::: Records provided

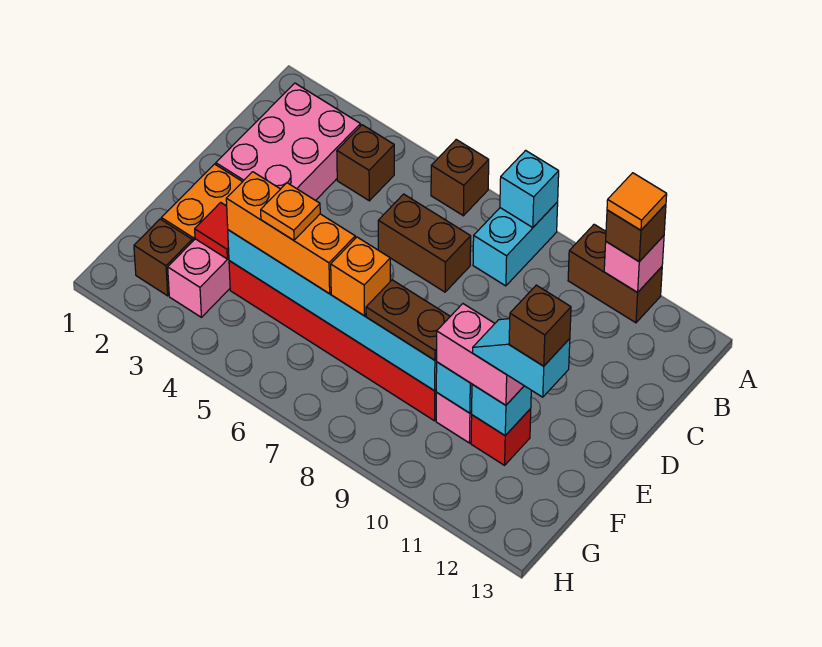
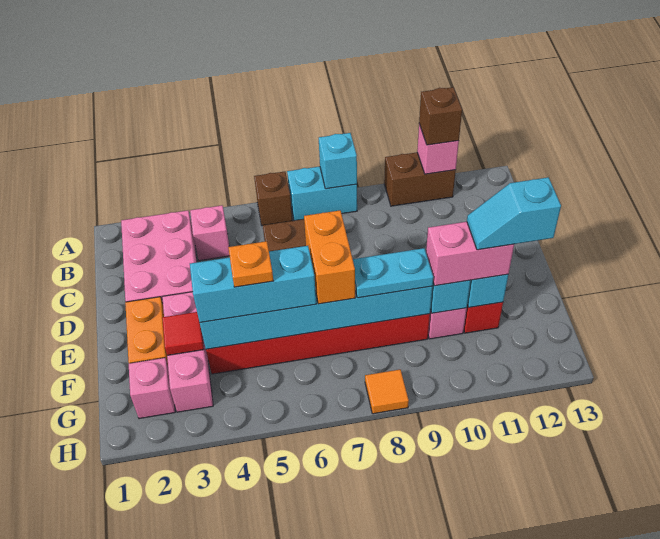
cyan brick A8:B8 level 1 -> cyan brick A7:A8 level 1
orange tile A11 level 4 -> orange tile H8 level 1
brown brick B4 level 1 -> pink brick B4 level 1
orange brick F4:F6 level 3 -> cyan brick F4:F6 level 3
orange brick F7 level 3 -> orange brick E7:F7 level 3
brown plate F8:F9 level 3 -> cyan plate F8:F9 level 3
brown brick F12 level 5 -> none
brown brick G2 level 1 -> pink brick G2 level 1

::::::

**Description of the task:** Without any picture, return exactly the lines of the records above from the first through the line that contains "brown brick F12 level 5 -> none".

**Answer section:**
cyan brick A8:B8 level 1 -> cyan brick A7:A8 level 1
orange tile A11 level 4 -> orange tile H8 level 1
brown brick B4 level 1 -> pink brick B4 level 1
orange brick F4:F6 level 3 -> cyan brick F4:F6 level 3
orange brick F7 level 3 -> orange brick E7:F7 level 3
brown plate F8:F9 level 3 -> cyan plate F8:F9 level 3
brown brick F12 level 5 -> none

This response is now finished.